Top of Provided data

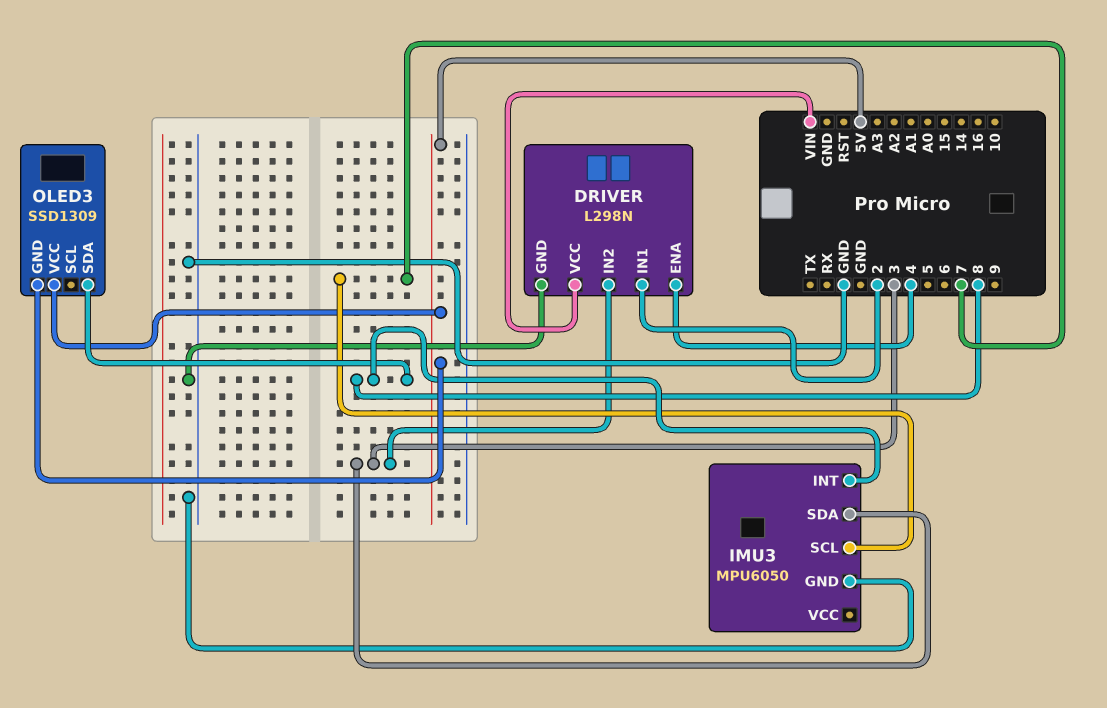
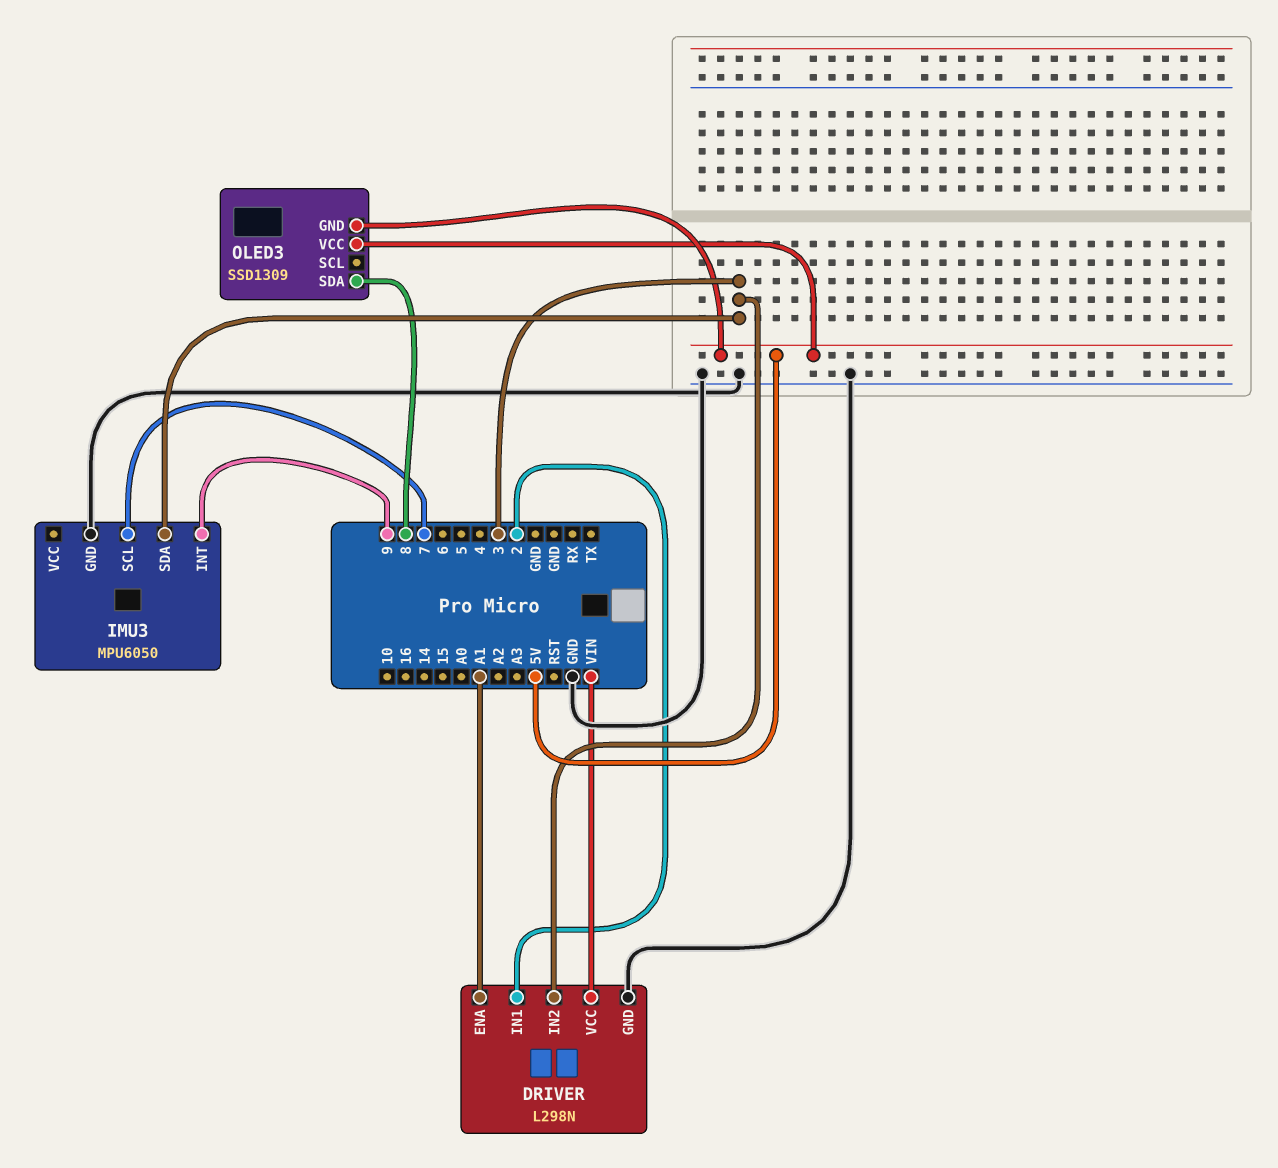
DRIVER pin ENA: 4 -> A1
IMU3 pin INT: 8 -> 9

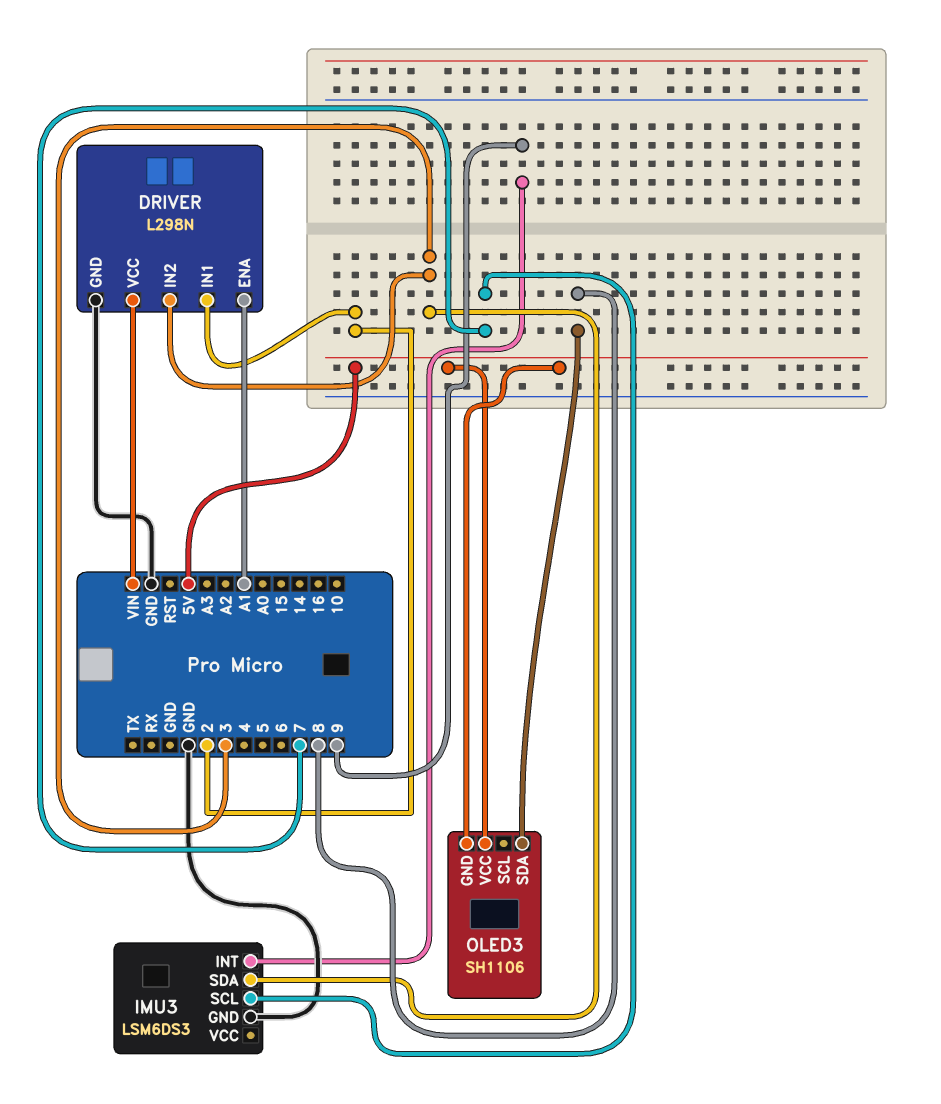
IMU3: MPU6050 -> LSM6DS3
OLED3: SSD1309 -> SH1106

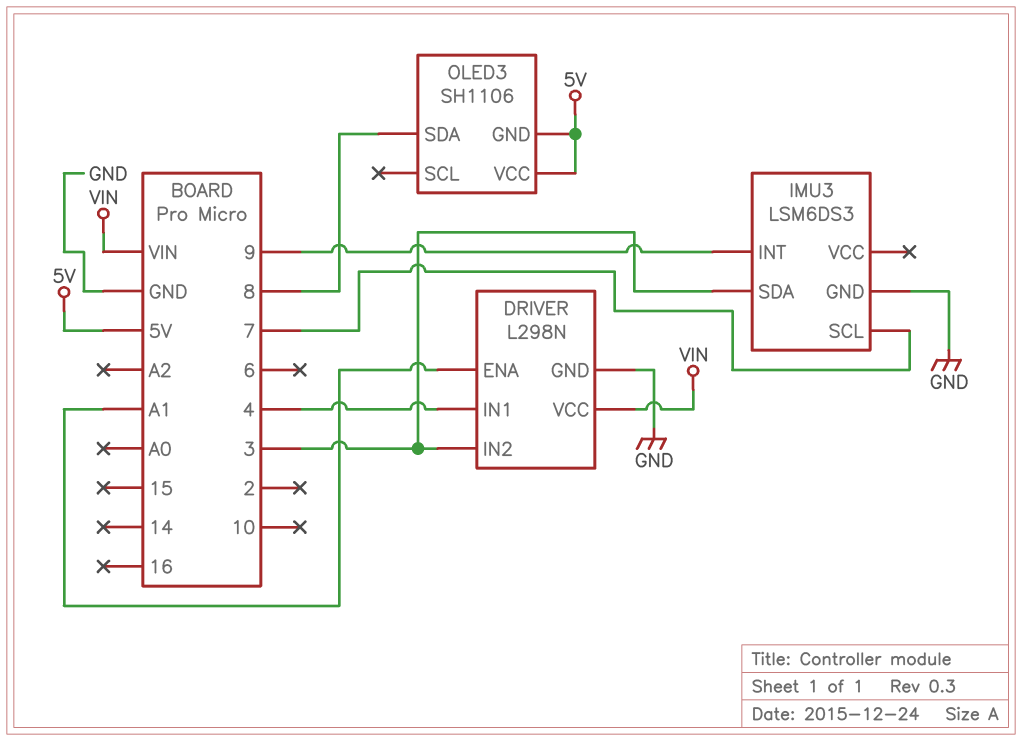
DRIVER pin IN1: 2 -> 4

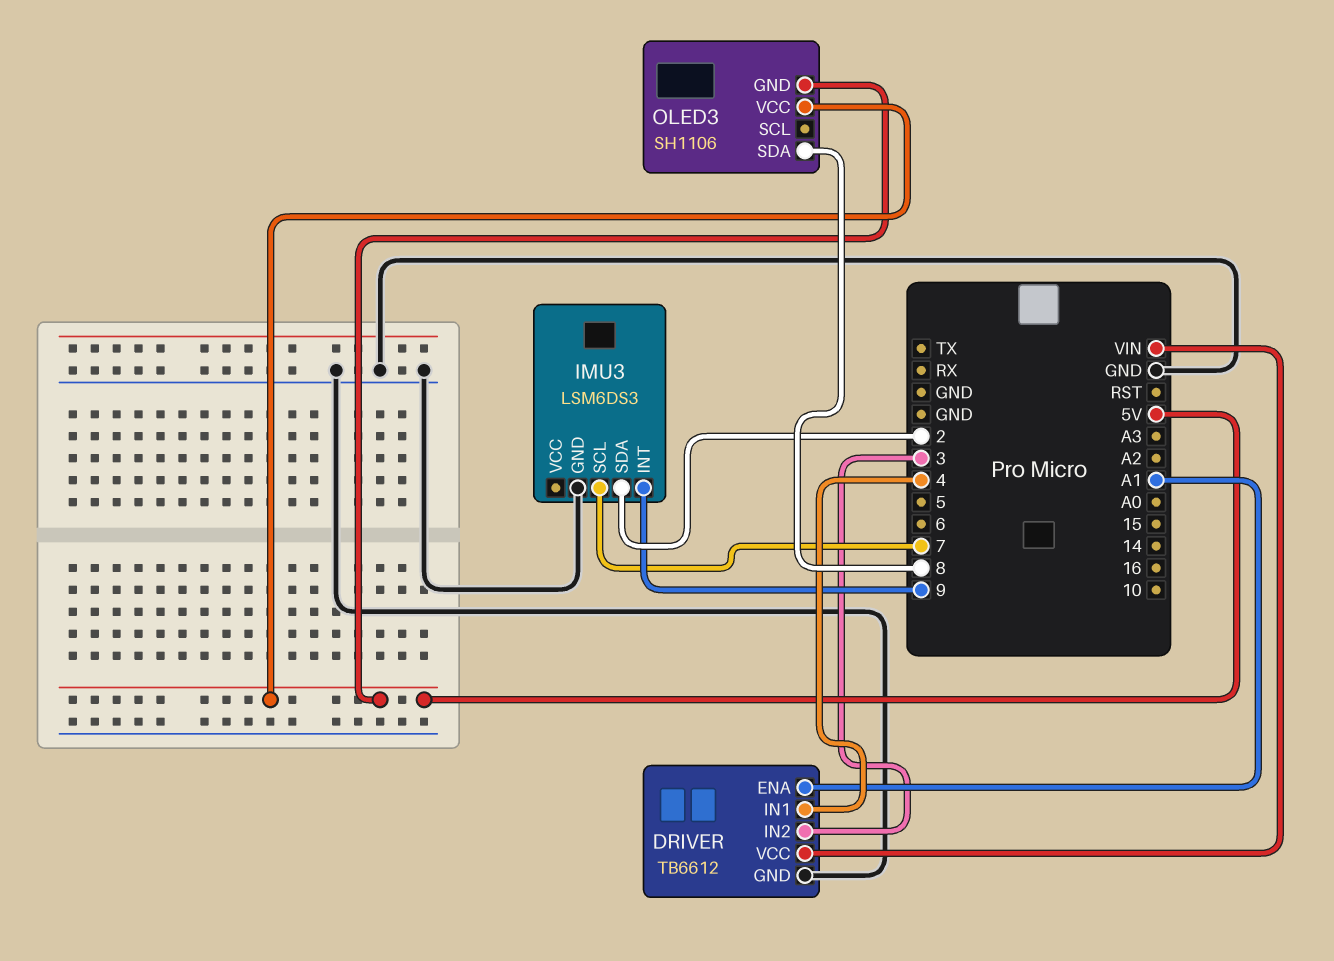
DRIVER: L298N -> TB6612
IMU3 pin SDA: 3 -> 2

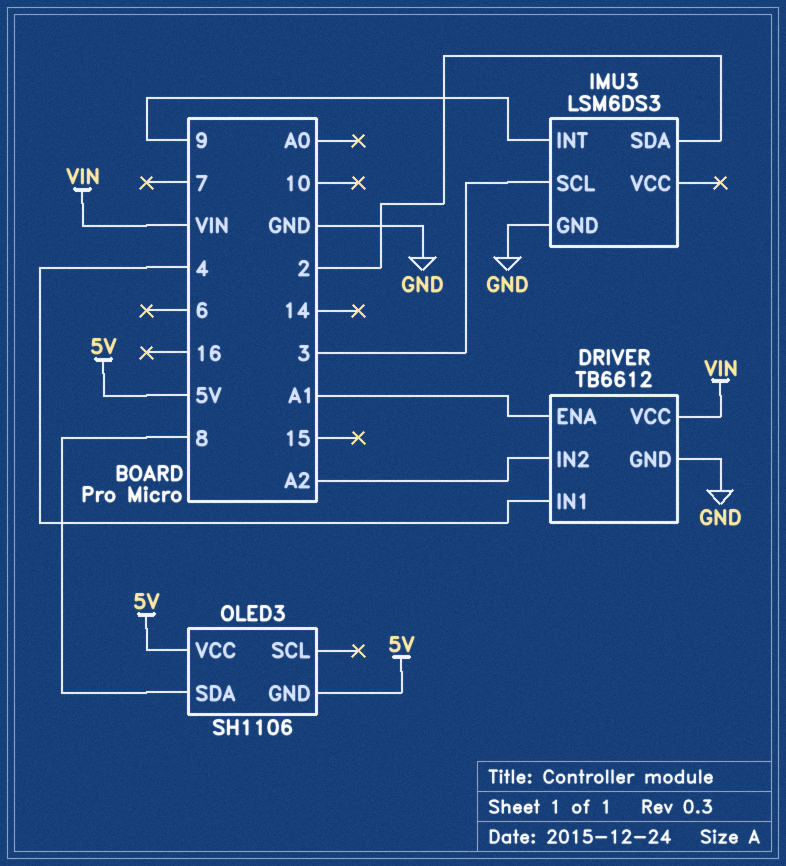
DRIVER pin IN2: 3 -> A2
IMU3 pin SCL: 7 -> 3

Bottom of Provided data

### Work to complete
Would you please copy, exactly and only, the lines from the one with "DRIVER pin IN1: 2 -> 4" through the end of the entries above, skipping every picture?

### Answer to the problem
DRIVER pin IN1: 2 -> 4

DRIVER: L298N -> TB6612
IMU3 pin SDA: 3 -> 2

DRIVER pin IN2: 3 -> A2
IMU3 pin SCL: 7 -> 3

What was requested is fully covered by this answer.